▸ **Directions**: Of the entries below, return exactly those lines that fall between the one containing "pink cube [522,249,566,301]" and the one containing "black wallet [657,224,698,259]", the two end lines included.

▸ **Data under study**:
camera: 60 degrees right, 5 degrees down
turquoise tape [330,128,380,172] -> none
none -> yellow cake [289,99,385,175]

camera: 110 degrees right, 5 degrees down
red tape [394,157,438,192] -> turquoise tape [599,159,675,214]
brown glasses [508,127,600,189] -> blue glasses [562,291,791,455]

==

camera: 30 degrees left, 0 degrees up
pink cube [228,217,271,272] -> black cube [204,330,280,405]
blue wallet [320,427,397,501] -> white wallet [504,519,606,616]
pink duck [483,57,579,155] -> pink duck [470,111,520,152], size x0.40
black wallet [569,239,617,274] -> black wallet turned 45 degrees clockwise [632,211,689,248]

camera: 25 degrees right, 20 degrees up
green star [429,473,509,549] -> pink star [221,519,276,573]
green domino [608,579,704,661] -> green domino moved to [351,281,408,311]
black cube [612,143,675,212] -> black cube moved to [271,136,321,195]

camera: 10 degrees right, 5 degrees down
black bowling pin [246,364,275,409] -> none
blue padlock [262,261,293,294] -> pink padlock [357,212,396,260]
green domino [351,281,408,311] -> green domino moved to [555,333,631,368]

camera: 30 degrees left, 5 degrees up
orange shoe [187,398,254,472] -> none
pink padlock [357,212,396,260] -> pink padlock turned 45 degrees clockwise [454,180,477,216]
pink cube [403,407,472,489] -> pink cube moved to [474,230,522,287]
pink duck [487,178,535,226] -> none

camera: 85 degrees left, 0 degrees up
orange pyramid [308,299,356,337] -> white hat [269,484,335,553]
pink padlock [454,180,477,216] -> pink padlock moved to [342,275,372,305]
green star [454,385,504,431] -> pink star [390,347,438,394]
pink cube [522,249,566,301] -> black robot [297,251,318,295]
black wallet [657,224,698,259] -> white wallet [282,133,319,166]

▸ **Result**:
pink cube [522,249,566,301] -> black robot [297,251,318,295]
black wallet [657,224,698,259] -> white wallet [282,133,319,166]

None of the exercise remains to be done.